Exercise material:
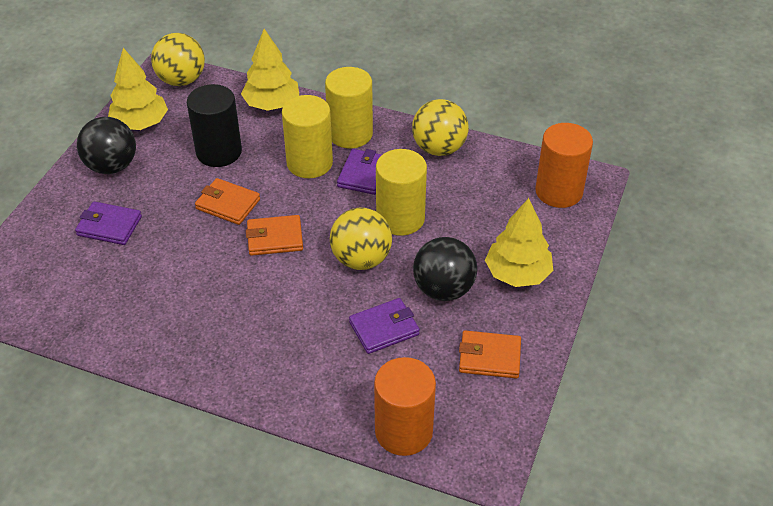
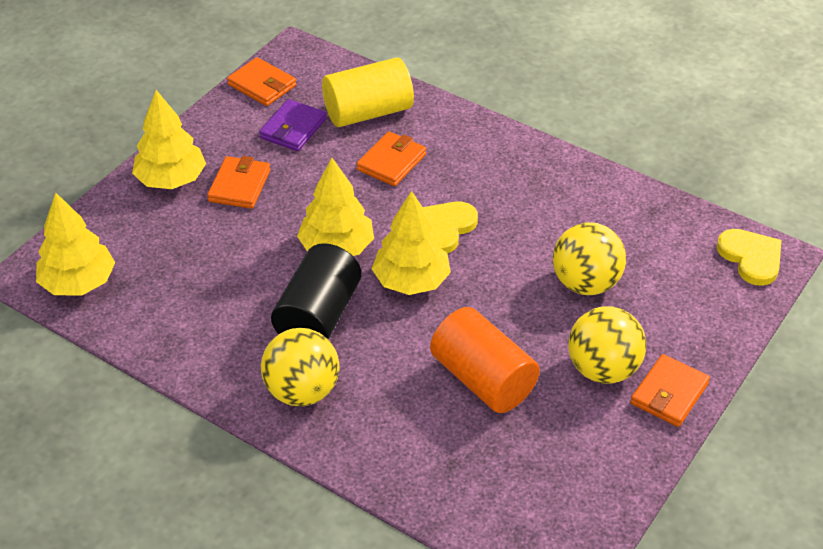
black ball: 2 -> 0
orange cylinder: 2 -> 1
orange wallet: 3 -> 4
purple wallet: 3 -> 1
yellow cylinder: 3 -> 1
yellow heart: 0 -> 2
yellow tree: 3 -> 4

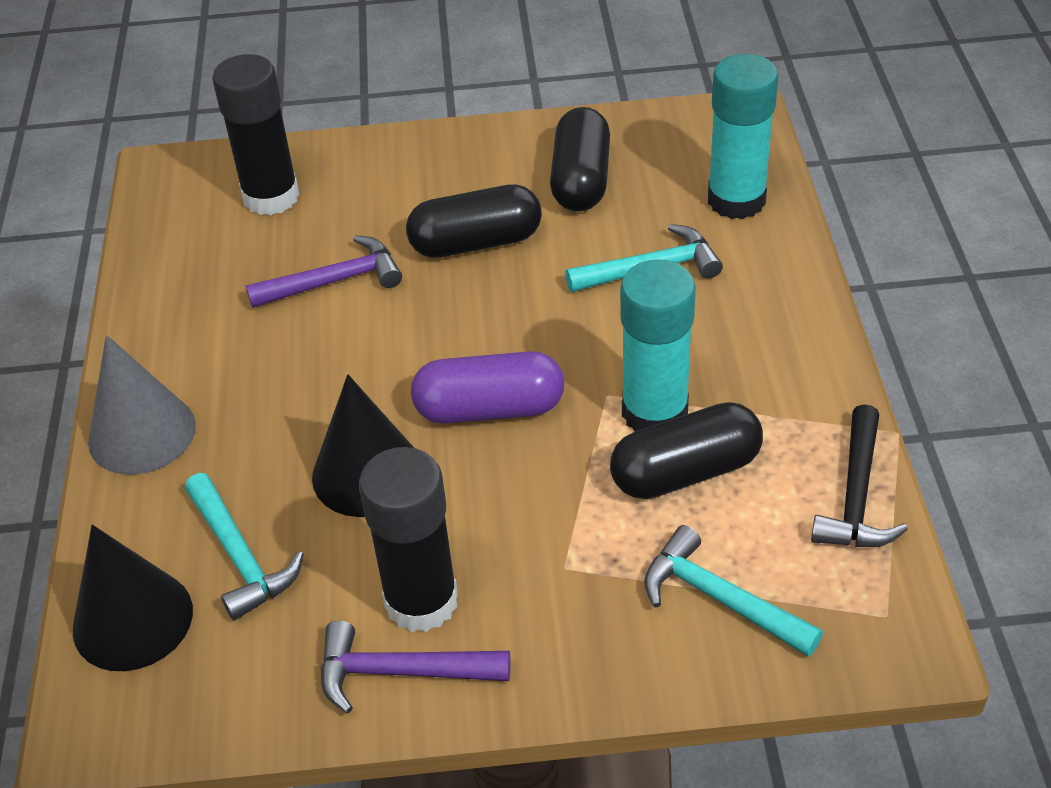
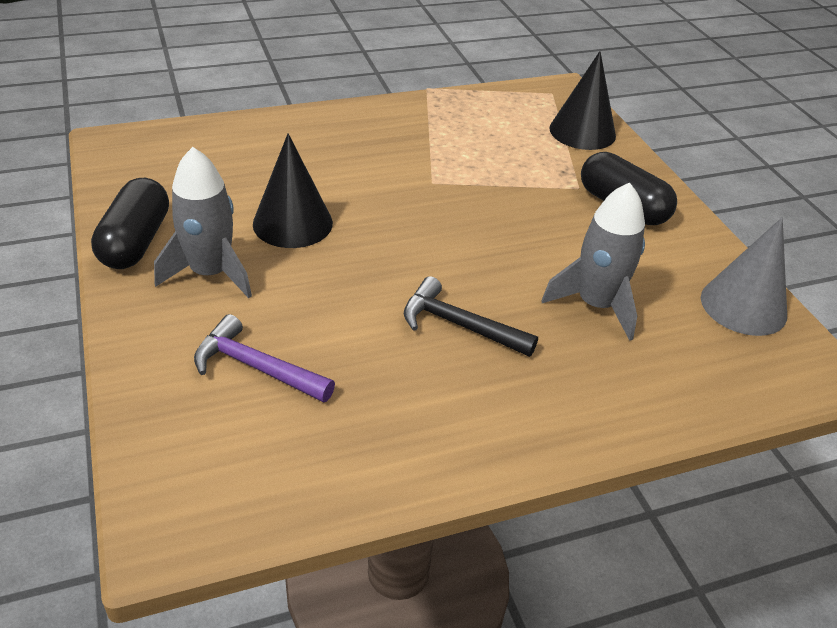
black capsule: 3 -> 2
black glue stick: 2 -> 0
grey rocket: 0 -> 2
purple capsule: 1 -> 0
purple hammer: 2 -> 1
turquoise glue stick: 2 -> 0
turquoise hammer: 3 -> 0

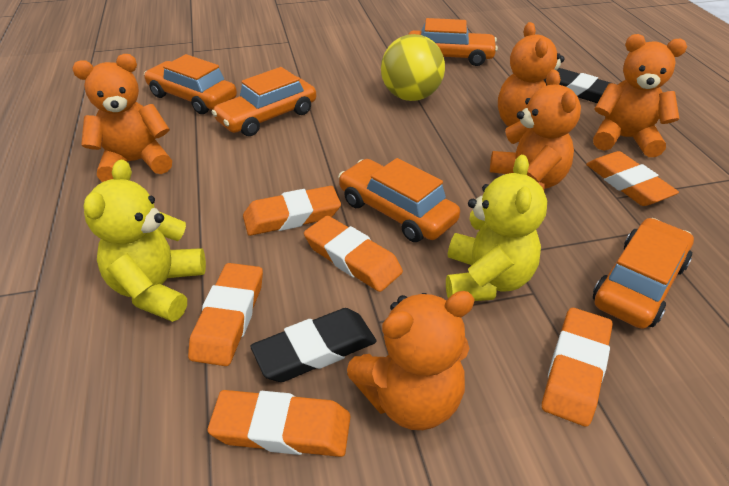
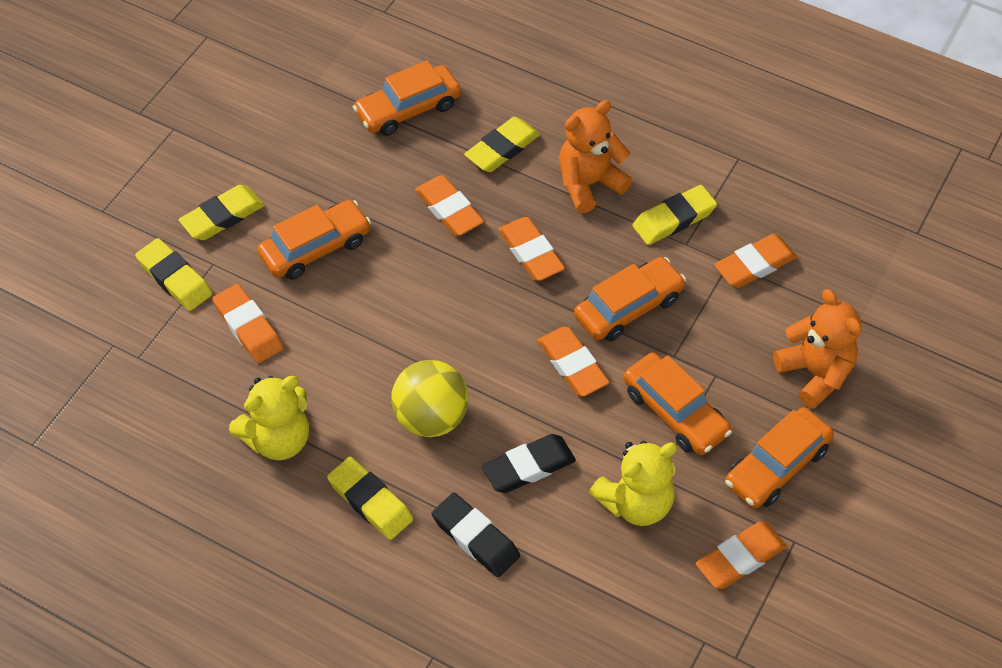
orange teddy bear: 5 -> 2
yellow eraser: 0 -> 5

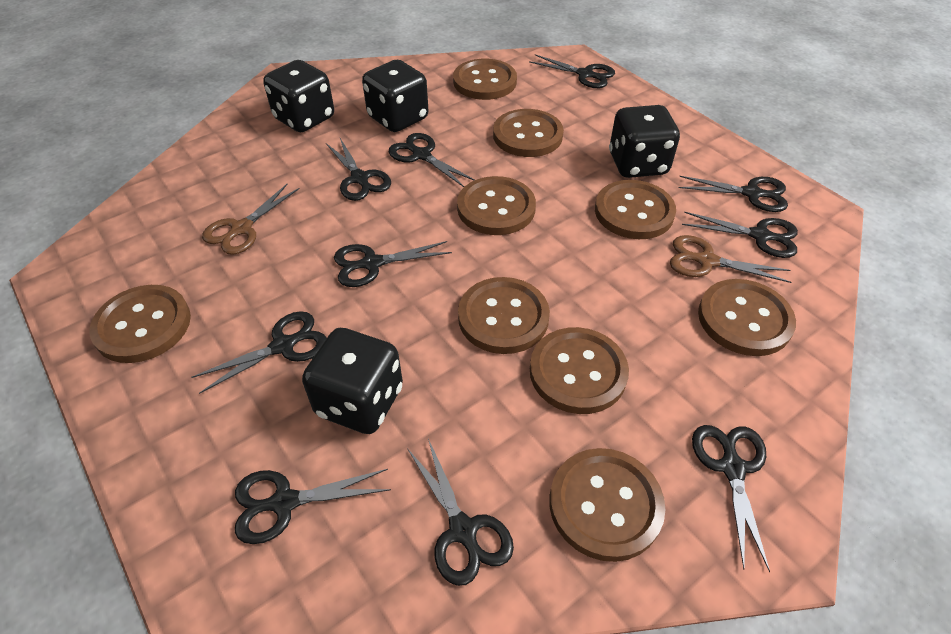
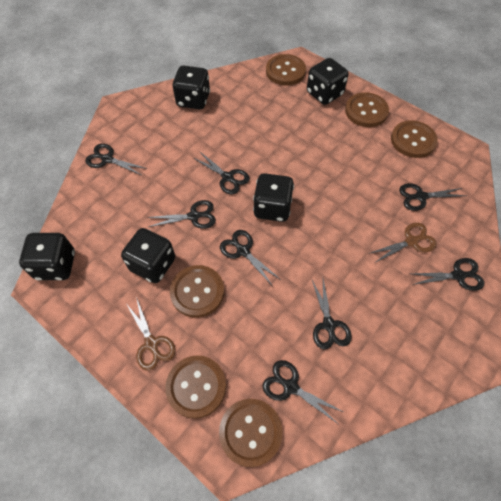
black dice: 4 -> 5
black scissors: 10 -> 8
brown button: 9 -> 6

Work to complete:
Repeat every entry exactly. Do not include the pictures.

Your response:
black ball: 2 -> 0
orange cylinder: 2 -> 1
orange wallet: 3 -> 4
purple wallet: 3 -> 1
yellow cylinder: 3 -> 1
yellow heart: 0 -> 2
yellow tree: 3 -> 4

black capsule: 3 -> 2
black glue stick: 2 -> 0
grey rocket: 0 -> 2
purple capsule: 1 -> 0
purple hammer: 2 -> 1
turquoise glue stick: 2 -> 0
turquoise hammer: 3 -> 0

orange teddy bear: 5 -> 2
yellow eraser: 0 -> 5

black dice: 4 -> 5
black scissors: 10 -> 8
brown button: 9 -> 6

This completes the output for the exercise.